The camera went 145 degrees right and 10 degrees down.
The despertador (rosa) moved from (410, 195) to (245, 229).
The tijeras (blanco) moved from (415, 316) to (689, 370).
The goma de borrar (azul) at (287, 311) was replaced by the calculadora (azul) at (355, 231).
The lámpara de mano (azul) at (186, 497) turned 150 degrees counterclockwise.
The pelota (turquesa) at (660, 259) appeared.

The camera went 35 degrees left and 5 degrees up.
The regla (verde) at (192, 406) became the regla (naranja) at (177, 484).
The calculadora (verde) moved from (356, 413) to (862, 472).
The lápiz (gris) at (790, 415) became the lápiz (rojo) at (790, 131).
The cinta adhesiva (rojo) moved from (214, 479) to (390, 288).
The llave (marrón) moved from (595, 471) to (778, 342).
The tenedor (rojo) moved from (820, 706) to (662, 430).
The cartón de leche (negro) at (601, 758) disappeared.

* * *

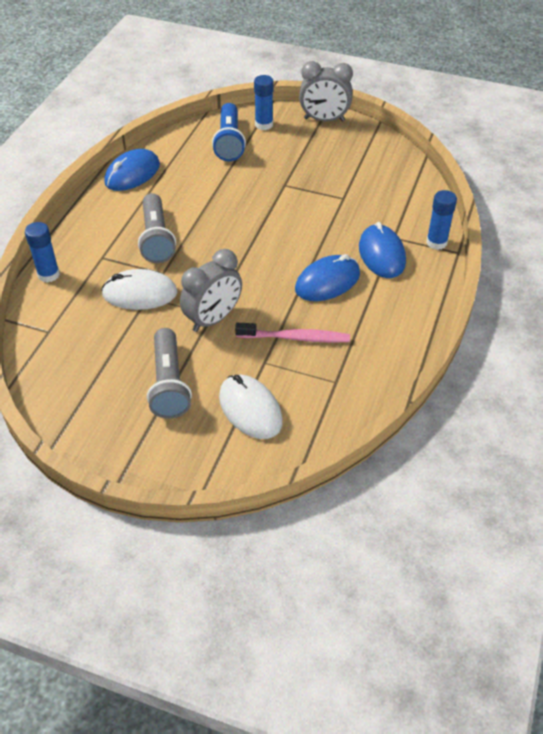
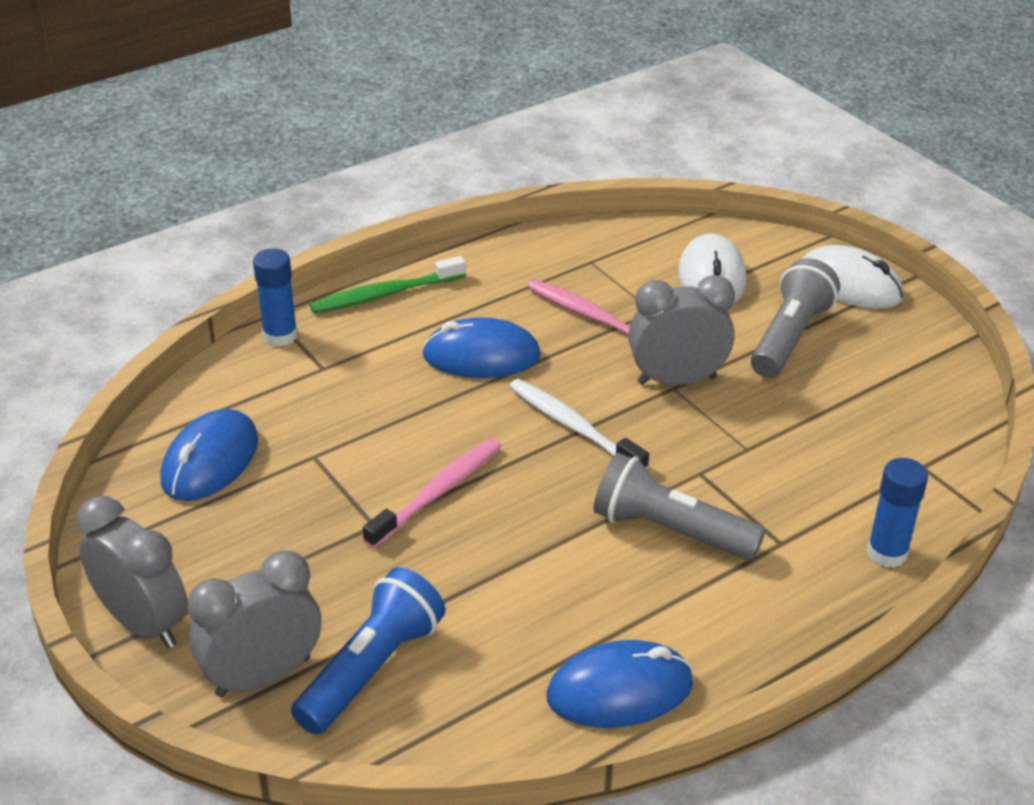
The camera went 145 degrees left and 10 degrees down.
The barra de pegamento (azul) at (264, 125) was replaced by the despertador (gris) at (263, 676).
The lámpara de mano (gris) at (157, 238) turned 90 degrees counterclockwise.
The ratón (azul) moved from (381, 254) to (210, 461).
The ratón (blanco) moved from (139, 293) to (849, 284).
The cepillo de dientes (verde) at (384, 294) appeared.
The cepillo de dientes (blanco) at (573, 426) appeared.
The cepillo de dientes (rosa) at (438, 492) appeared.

→ **Exercise details**:
Please make an exact copy of the lines above from the line with "The camera went 145 degrees right" through the line with "The lámpara de mano (azul)", both ends included.

→ **Response to the exercise**:
The camera went 145 degrees right and 10 degrees down.
The despertador (rosa) moved from (410, 195) to (245, 229).
The tijeras (blanco) moved from (415, 316) to (689, 370).
The goma de borrar (azul) at (287, 311) was replaced by the calculadora (azul) at (355, 231).
The lámpara de mano (azul) at (186, 497) turned 150 degrees counterclockwise.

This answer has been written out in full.